> Problem requirements:
Include in the output the line containing "(716, 251) = (324, 248): blue" and each subsequent line of the records, through the end, transcribed exactly. Add nothing else.

> Spatial reasoning data:
◇ ◇ ◇ ◇ ◇ ◇ ◇

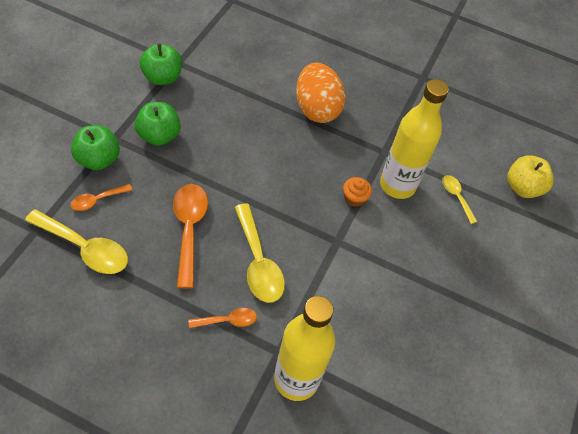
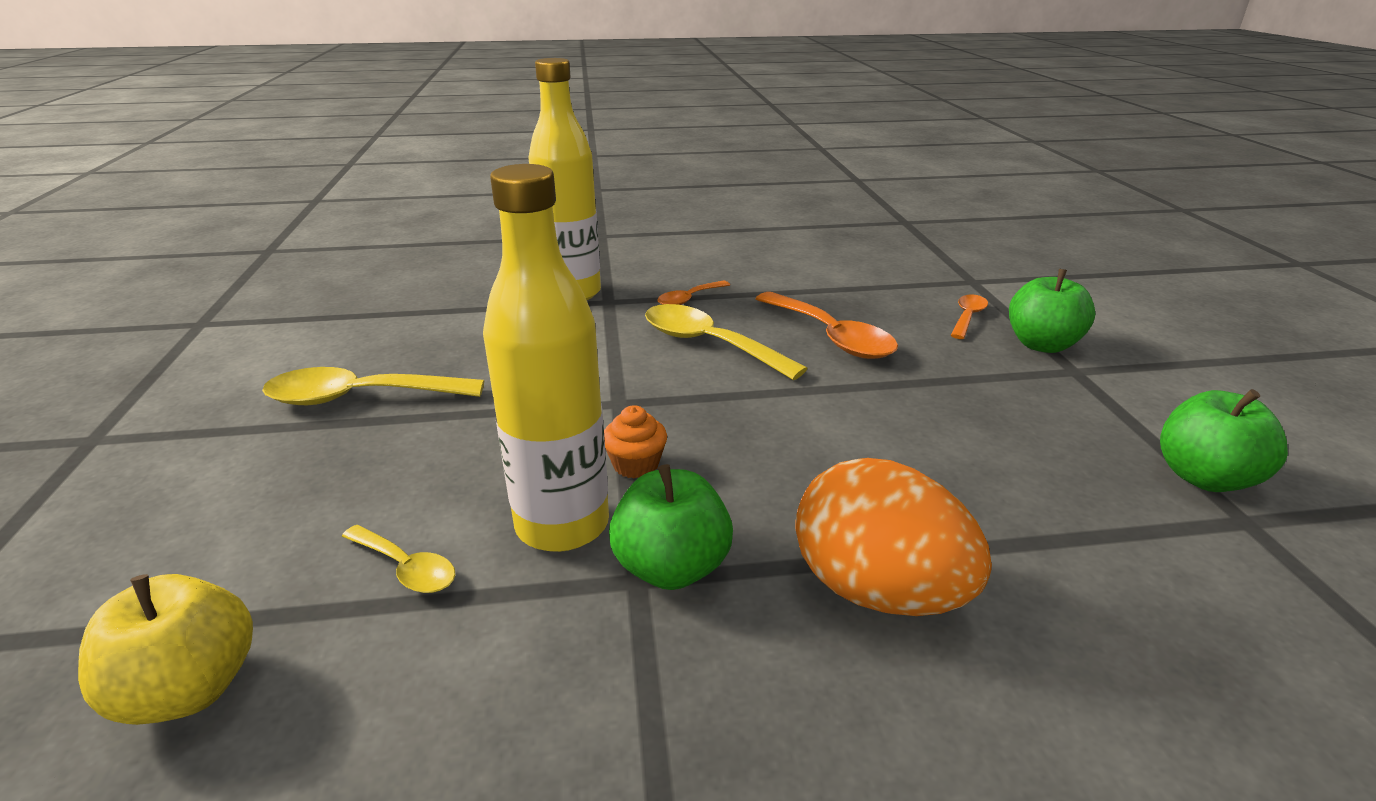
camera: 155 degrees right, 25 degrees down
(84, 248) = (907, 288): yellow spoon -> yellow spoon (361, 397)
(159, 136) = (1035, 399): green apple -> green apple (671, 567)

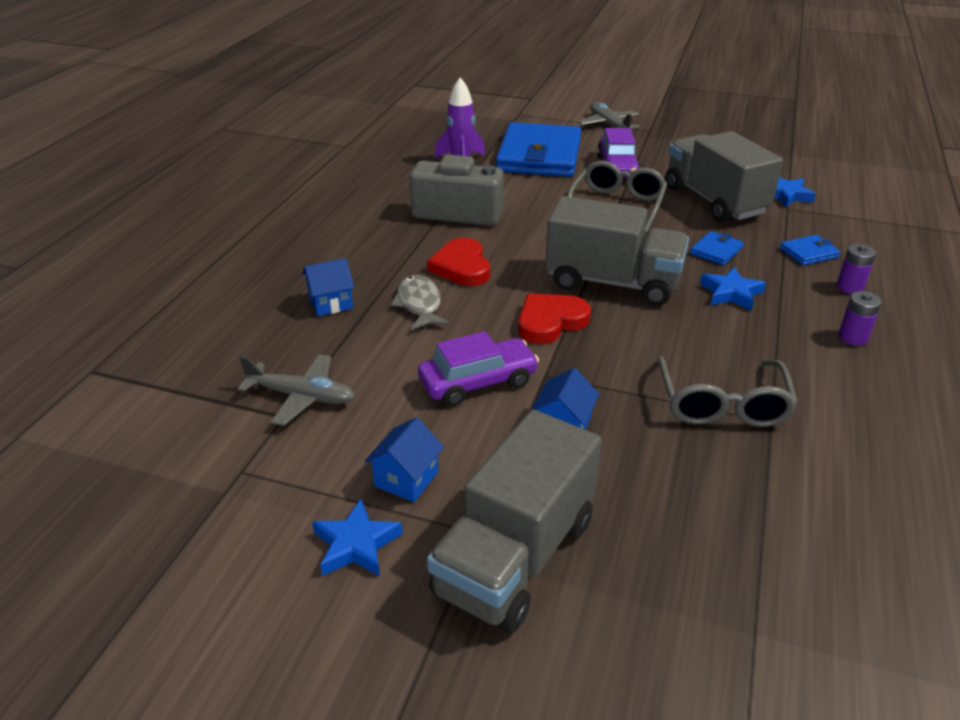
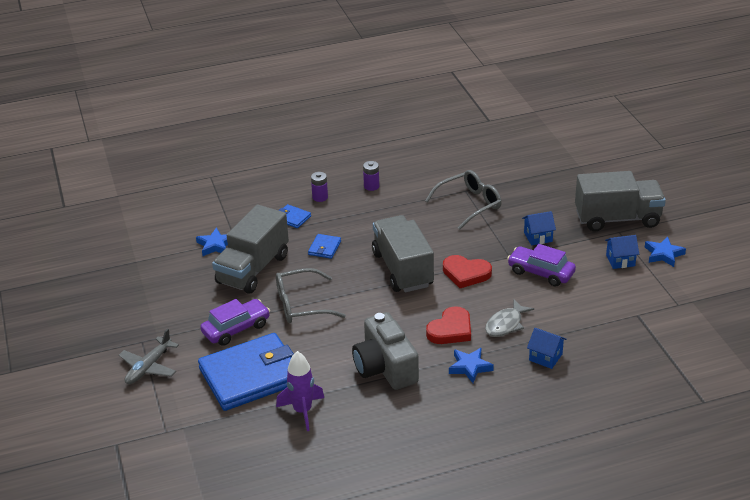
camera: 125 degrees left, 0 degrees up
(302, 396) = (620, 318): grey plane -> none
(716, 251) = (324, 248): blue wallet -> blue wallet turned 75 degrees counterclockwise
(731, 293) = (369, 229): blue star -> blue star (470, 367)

◇ ◇ ◇ ◇ ◇ ◇ ◇

> Written response:
(716, 251) = (324, 248): blue wallet -> blue wallet turned 75 degrees counterclockwise
(731, 293) = (369, 229): blue star -> blue star (470, 367)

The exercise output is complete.